*** Opening Entries supplied ***

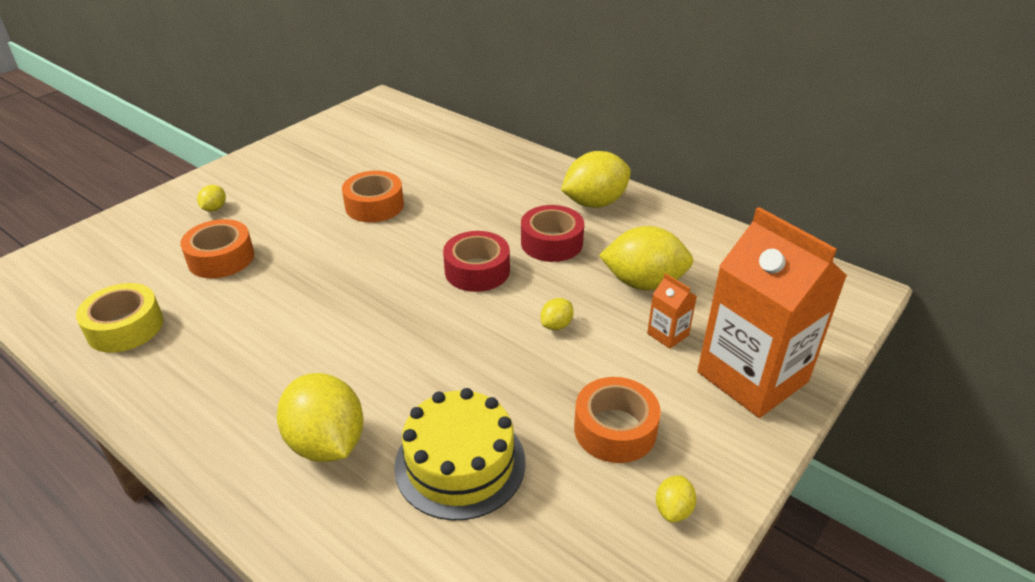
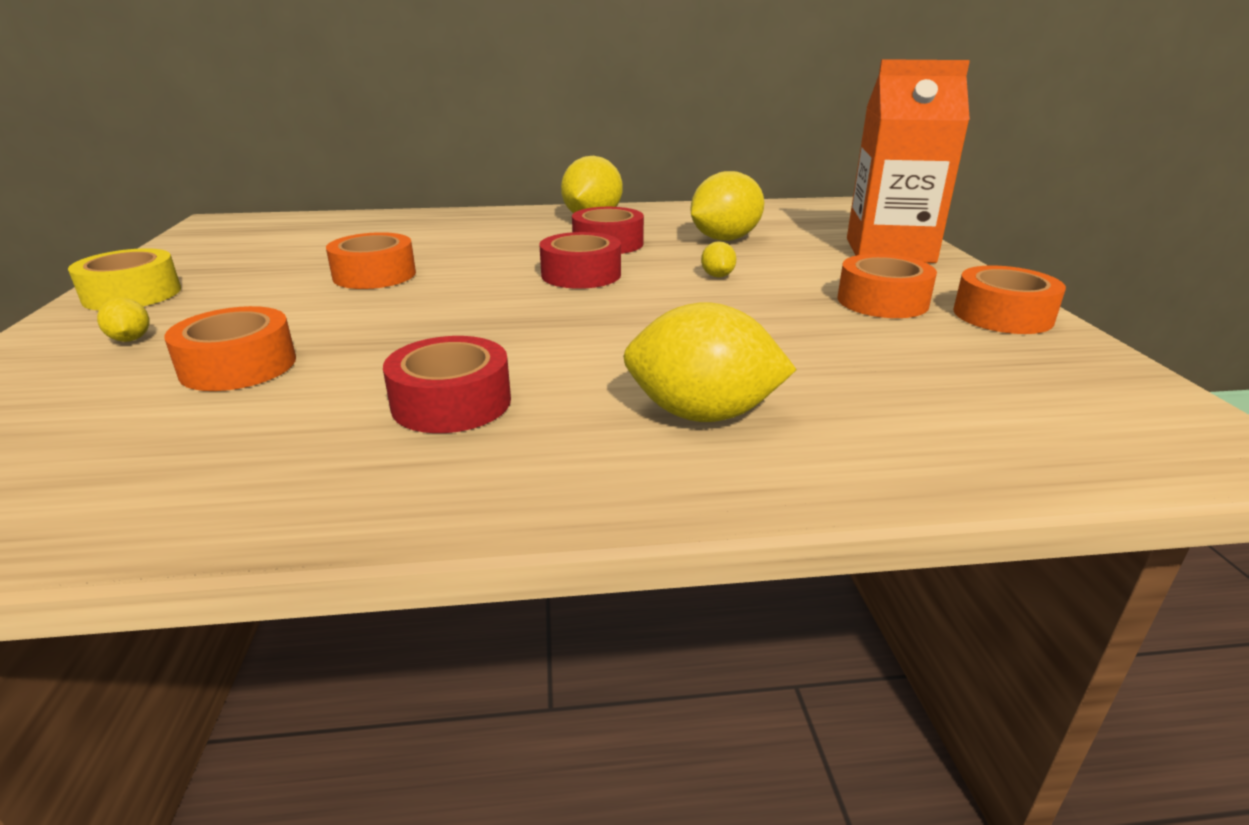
camera: 45 degrees left, 10 degrees down
(125, 327) = (199, 471): yellow tape -> yellow tape (132, 294)
(250, 348) = (451, 402): none -> red tape
(460, 463) = (836, 365): yellow cake -> none
(667, 334) = (799, 253): orange carton -> none
(673, 509) = (1002, 315): yellow lemon -> orange tape

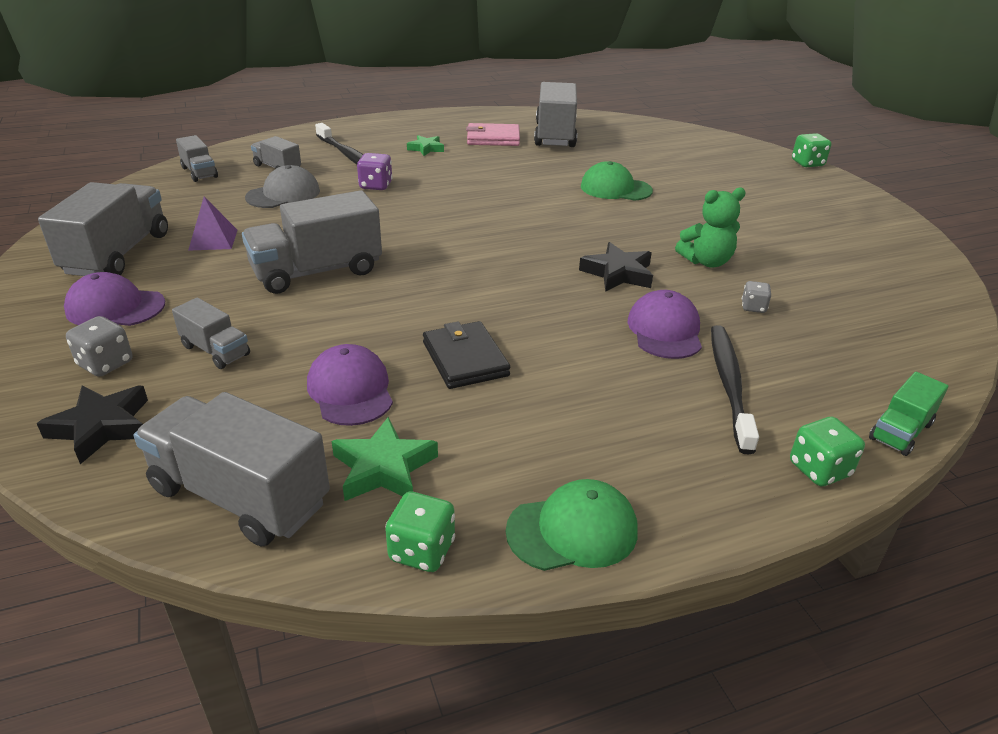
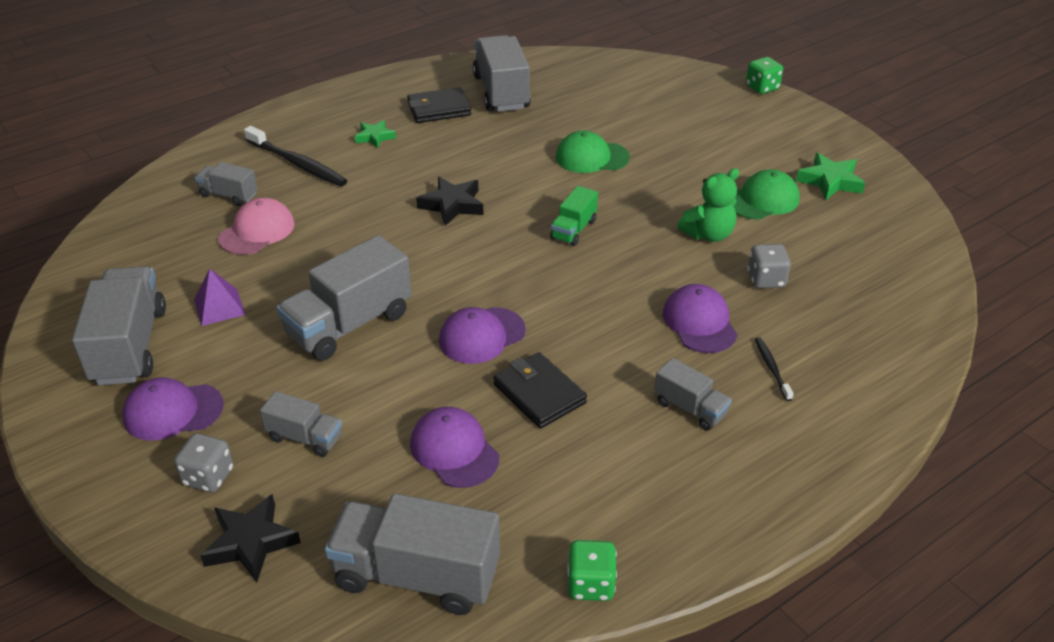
camera: 15 degrees left, 5 degrees up
(199, 172) = (145, 218): grey truck -> grey truck (690, 408)
(283, 194) = (257, 231): grey cap -> pink cap
(376, 186) = (348, 200): purple dice -> none
(384, 468) = (523, 519): green star -> green star (830, 181)
(435, 302) = (481, 336): none -> purple cap
(493, 138) = (439, 109): pink wallet -> black wallet
(573, 530) = (698, 536): green cap -> green cap (762, 200)
(618, 273) = (635, 265): black star -> black star (452, 205)
(729, 384) = (771, 368): black toothbrush -> black toothbrush, size x0.51
(753, 307) = (766, 280): grey dice -> grey dice, size x1.54
(819, 469) = (865, 434): green dice -> none
(900, 431) = (916, 383): green truck -> green truck (573, 230)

*** Closing Entries supplied ***

Report each line of the data in which "left" occurs.

camera: 45 degrees left, 10 degrees down
camera: 15 degrees left, 5 degrees up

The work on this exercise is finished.